== Record set
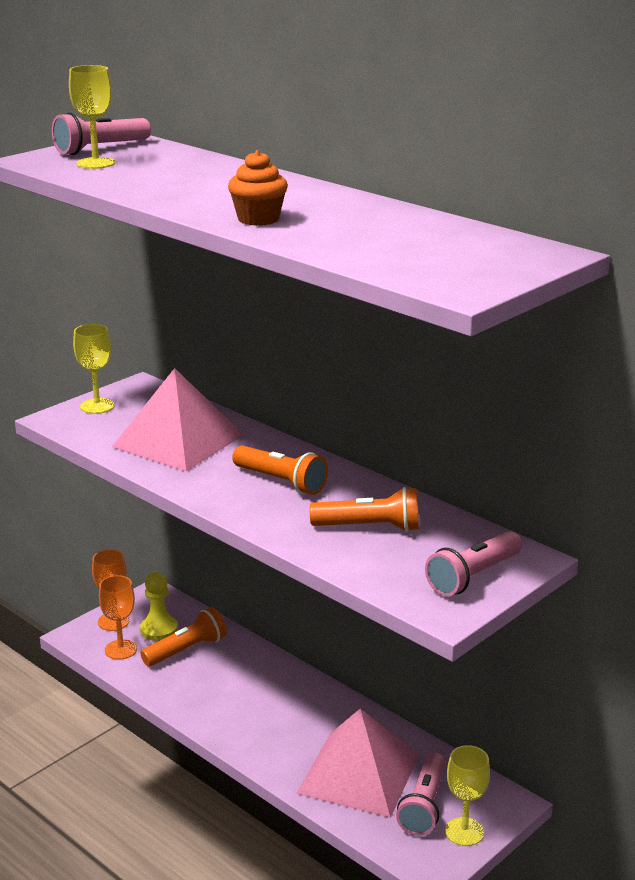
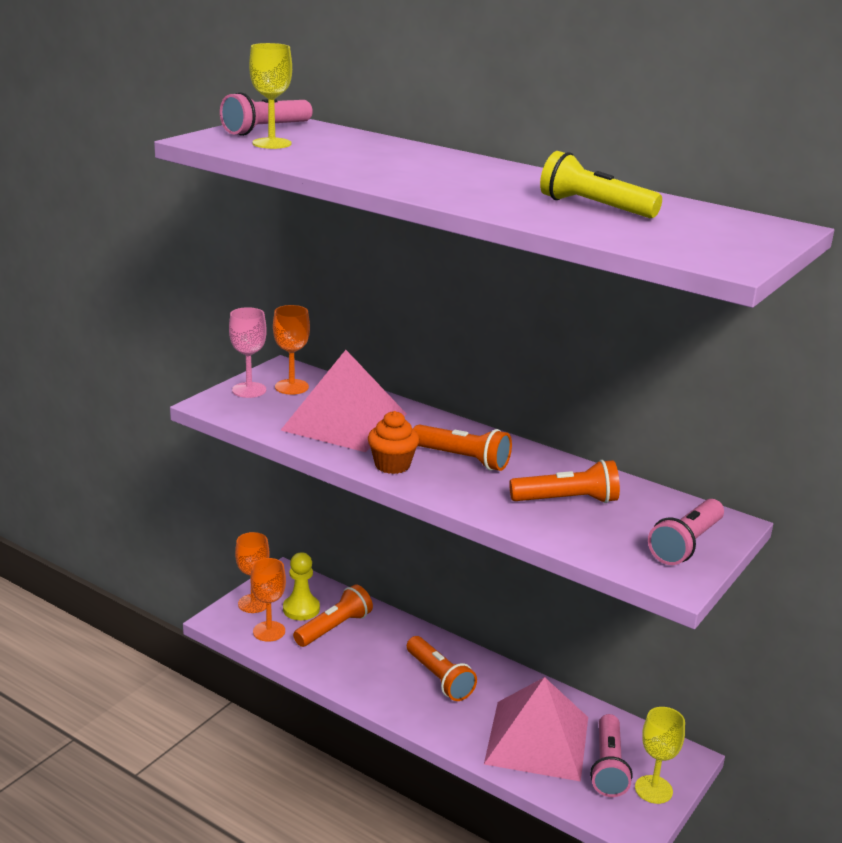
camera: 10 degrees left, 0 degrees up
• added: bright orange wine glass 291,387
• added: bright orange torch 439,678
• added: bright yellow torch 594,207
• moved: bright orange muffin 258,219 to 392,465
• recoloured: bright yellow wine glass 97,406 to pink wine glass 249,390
====
== Record set
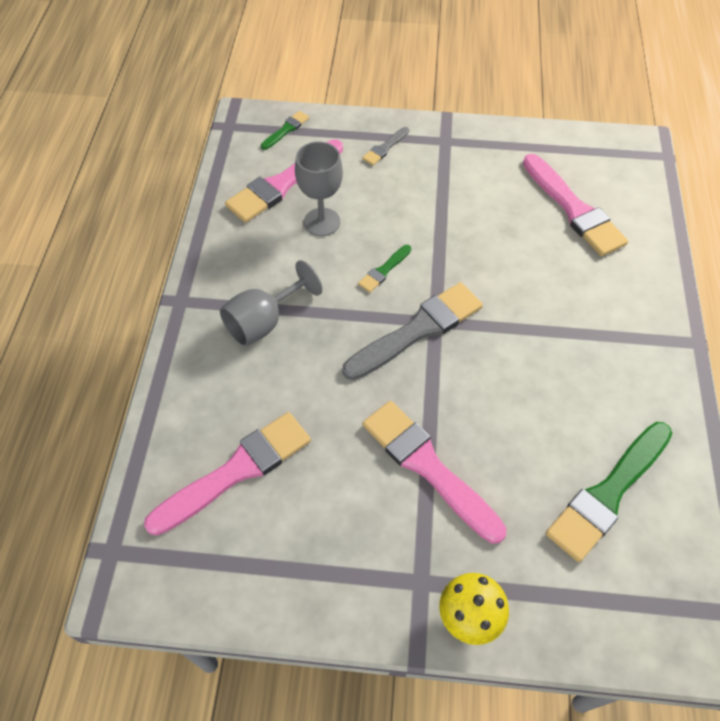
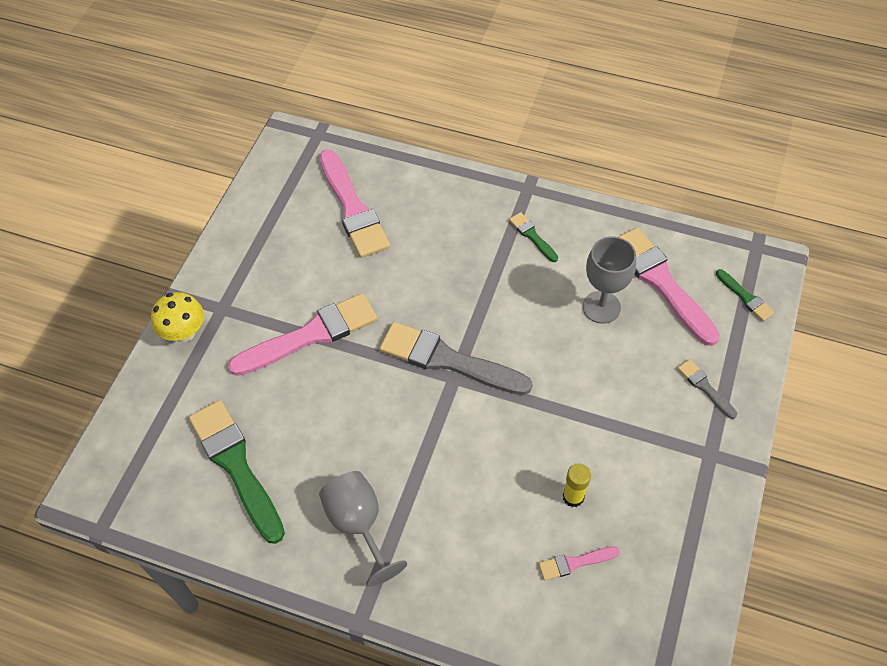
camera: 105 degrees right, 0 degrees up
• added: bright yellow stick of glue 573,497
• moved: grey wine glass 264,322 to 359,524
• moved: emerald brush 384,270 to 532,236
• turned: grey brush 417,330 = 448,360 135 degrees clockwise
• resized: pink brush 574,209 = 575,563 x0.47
====
== Record set
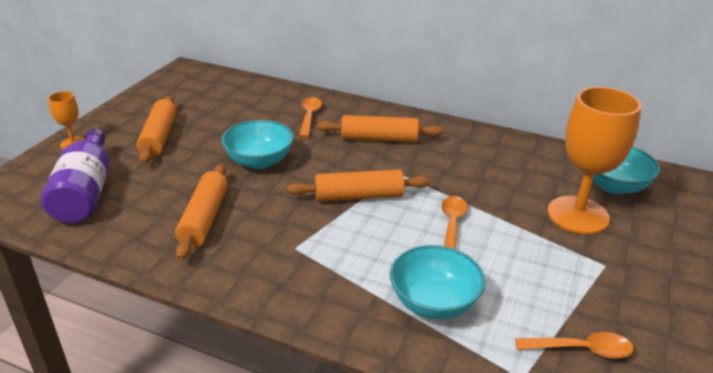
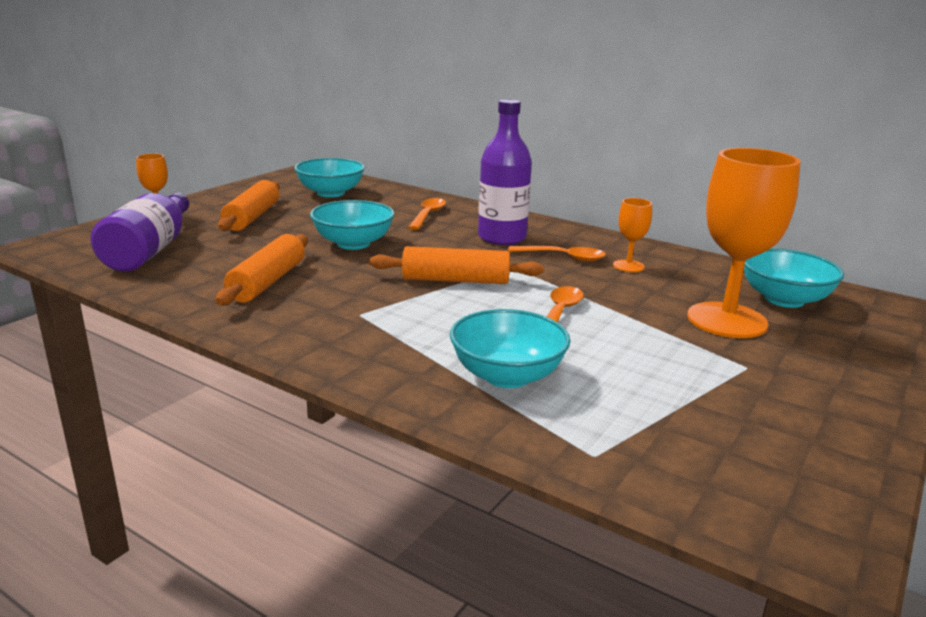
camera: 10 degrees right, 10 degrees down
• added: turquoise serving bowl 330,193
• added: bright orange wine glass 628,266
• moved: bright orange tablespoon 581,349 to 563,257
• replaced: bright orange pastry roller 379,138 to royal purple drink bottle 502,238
====
- _Exercise description_: Scan the records for the string "grey". Copy each line in which it appears.

- _Worked solution_:
• moved: grey wine glass 264,322 to 359,524
• turned: grey brush 417,330 = 448,360 135 degrees clockwise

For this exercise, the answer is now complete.